__INSTRUCTIONS TO FOLLOW__. Restate the data below word for word. Leave the images out.

__RECORDS FOR THIS TASK__.

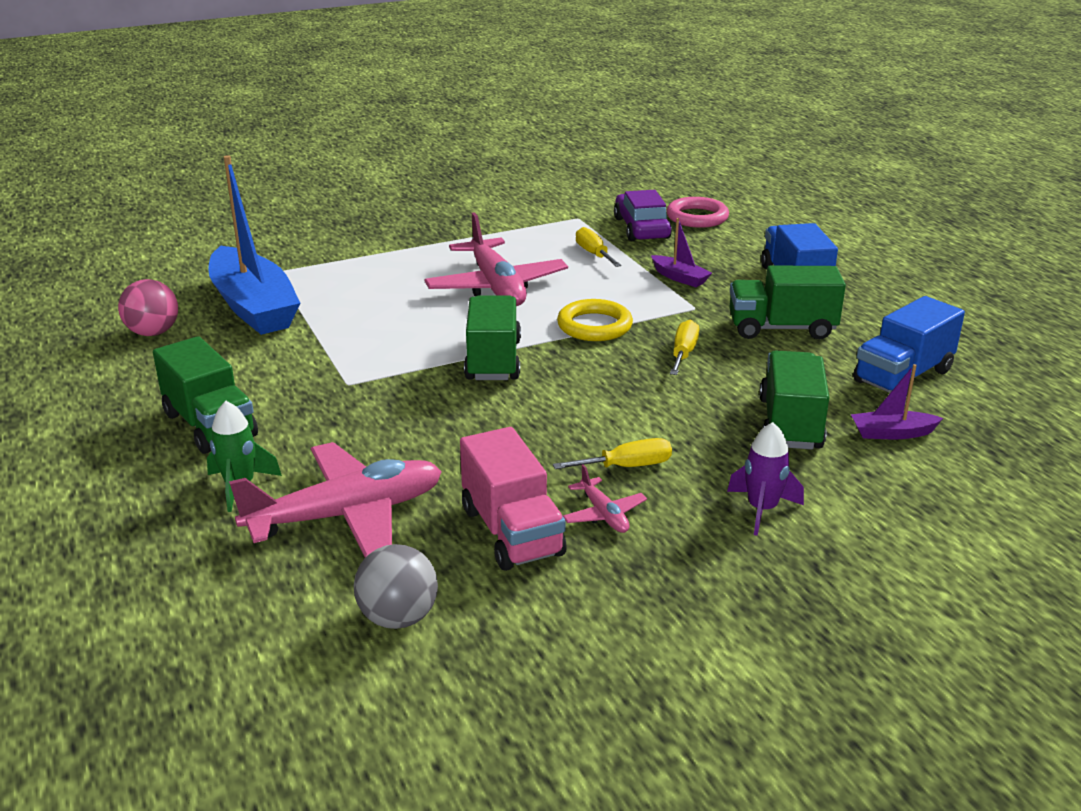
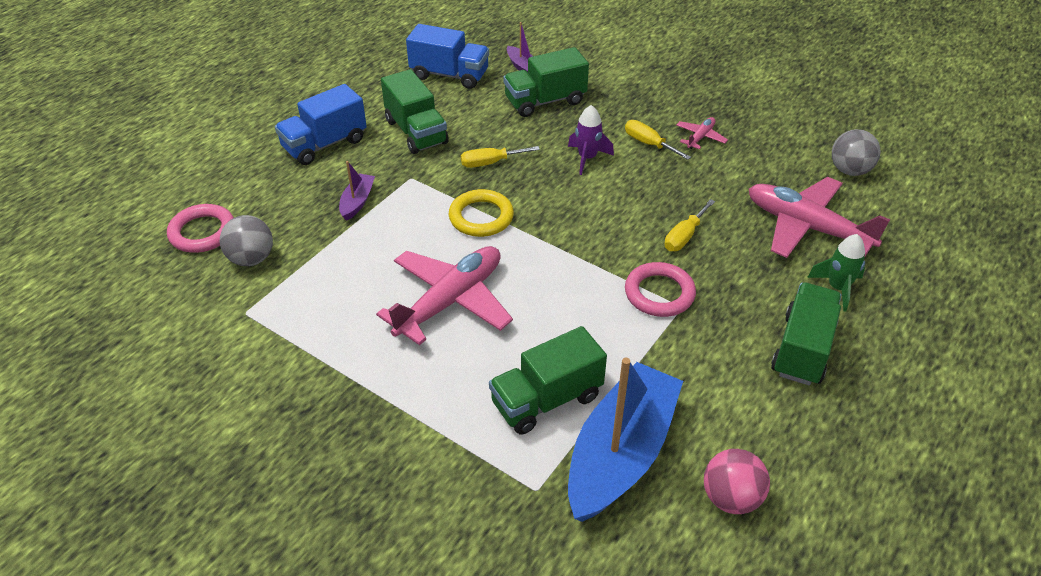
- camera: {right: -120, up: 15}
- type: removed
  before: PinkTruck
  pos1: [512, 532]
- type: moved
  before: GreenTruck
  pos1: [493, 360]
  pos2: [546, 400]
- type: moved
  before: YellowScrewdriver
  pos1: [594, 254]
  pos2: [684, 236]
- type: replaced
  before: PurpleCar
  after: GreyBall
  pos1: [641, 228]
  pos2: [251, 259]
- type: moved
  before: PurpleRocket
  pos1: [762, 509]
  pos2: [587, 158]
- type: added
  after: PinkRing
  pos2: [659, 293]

__SOLUTION TO THE EXERCISE__.
- camera: {right: -120, up: 15}
- type: removed
  before: PinkTruck
  pos1: [512, 532]
- type: moved
  before: GreenTruck
  pos1: [493, 360]
  pos2: [546, 400]
- type: moved
  before: YellowScrewdriver
  pos1: [594, 254]
  pos2: [684, 236]
- type: replaced
  before: PurpleCar
  after: GreyBall
  pos1: [641, 228]
  pos2: [251, 259]
- type: moved
  before: PurpleRocket
  pos1: [762, 509]
  pos2: [587, 158]
- type: added
  after: PinkRing
  pos2: [659, 293]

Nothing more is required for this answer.